*** Opening Records provided ***

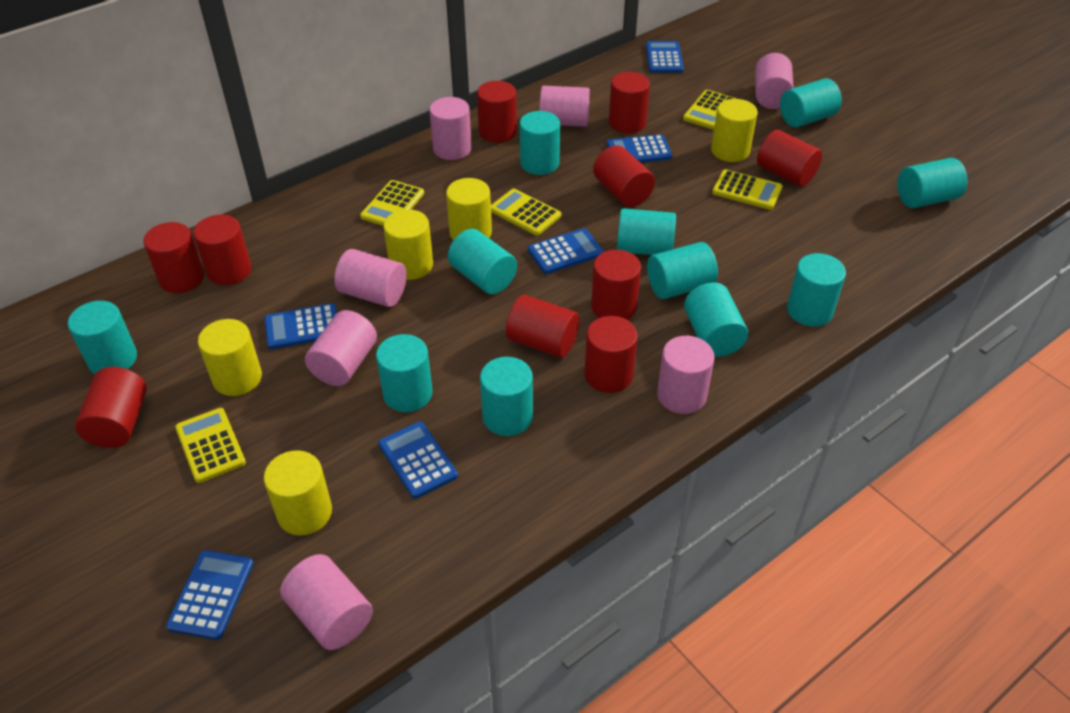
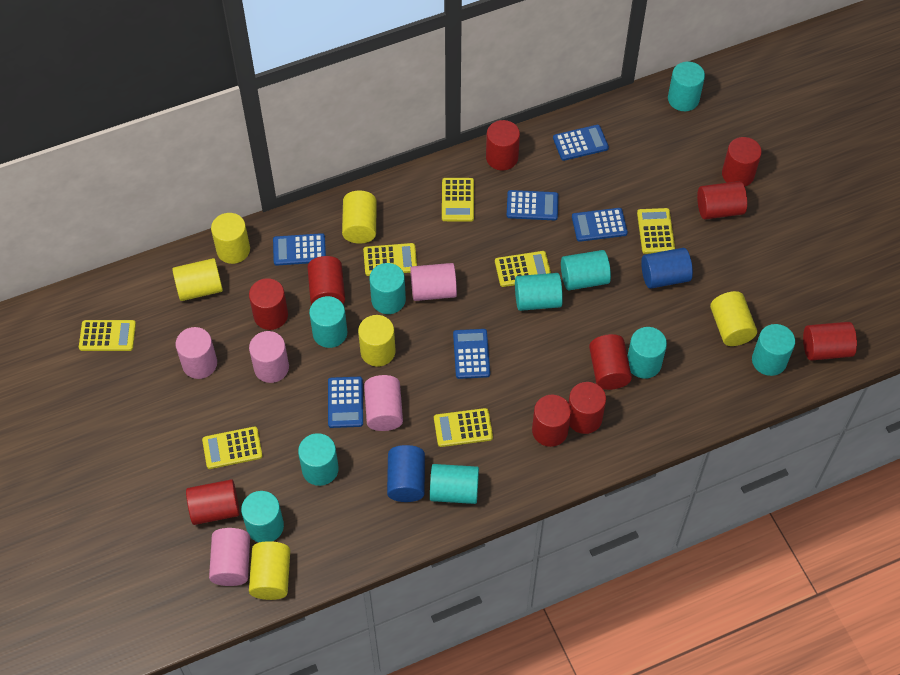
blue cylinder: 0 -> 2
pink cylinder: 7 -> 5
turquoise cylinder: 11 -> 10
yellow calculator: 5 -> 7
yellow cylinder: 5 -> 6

*** Closing Records provided ***
*** Opening Records provided ***

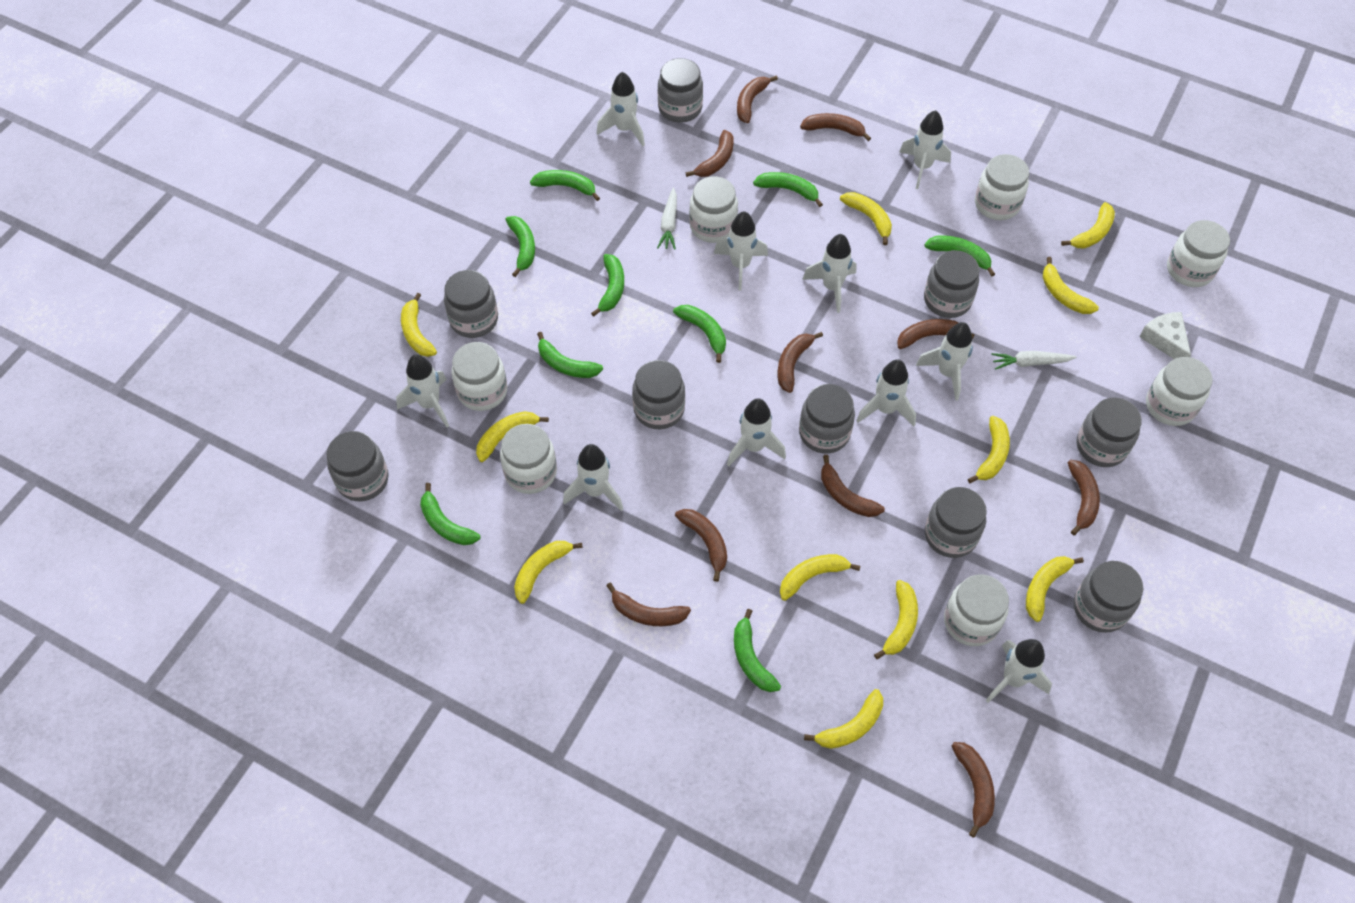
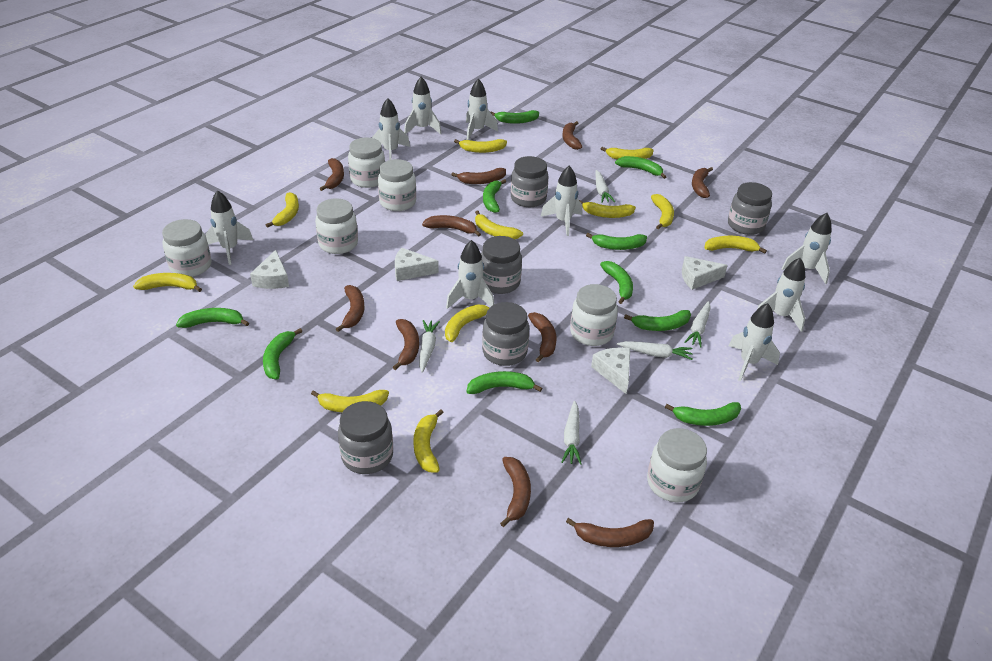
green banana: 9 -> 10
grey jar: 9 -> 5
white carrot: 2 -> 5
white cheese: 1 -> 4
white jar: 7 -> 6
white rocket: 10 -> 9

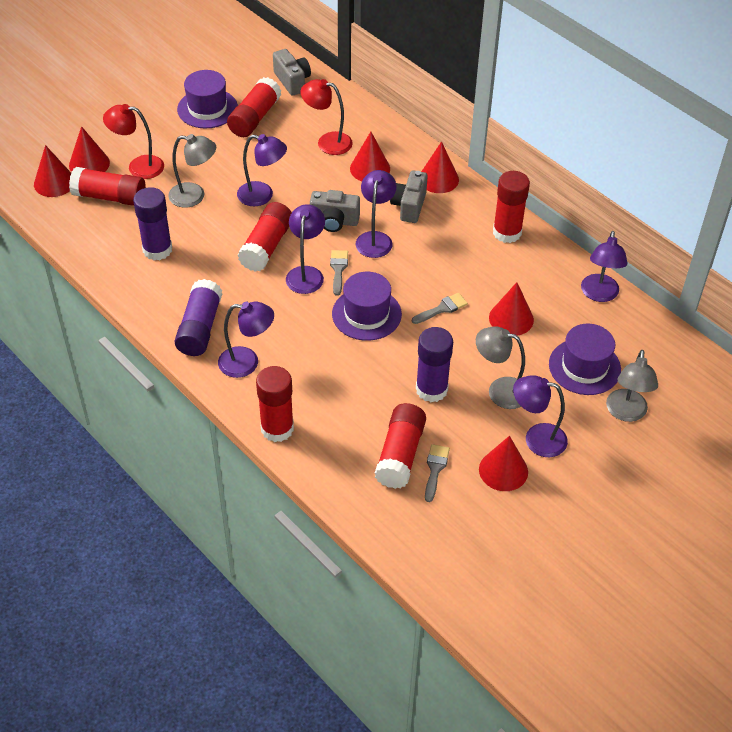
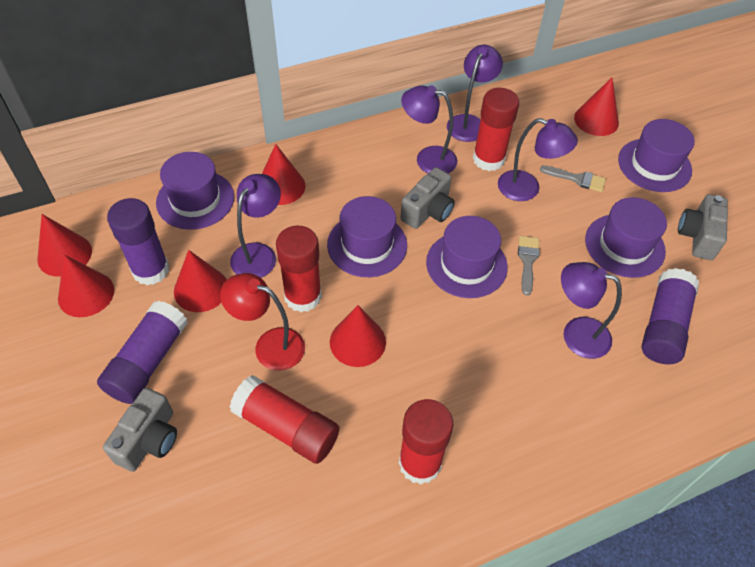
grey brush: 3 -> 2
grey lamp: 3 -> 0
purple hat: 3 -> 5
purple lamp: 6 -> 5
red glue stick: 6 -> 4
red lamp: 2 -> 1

*** Closing Records provided ***

§ **Description of the task**
Leave out the images and write out the lines above exactly, from the one with "white carrot: 2 -> 5" up to and including the one with "red lamp: 2 -> 1".

§ **Answer to the exercise**
white carrot: 2 -> 5
white cheese: 1 -> 4
white jar: 7 -> 6
white rocket: 10 -> 9

grey brush: 3 -> 2
grey lamp: 3 -> 0
purple hat: 3 -> 5
purple lamp: 6 -> 5
red glue stick: 6 -> 4
red lamp: 2 -> 1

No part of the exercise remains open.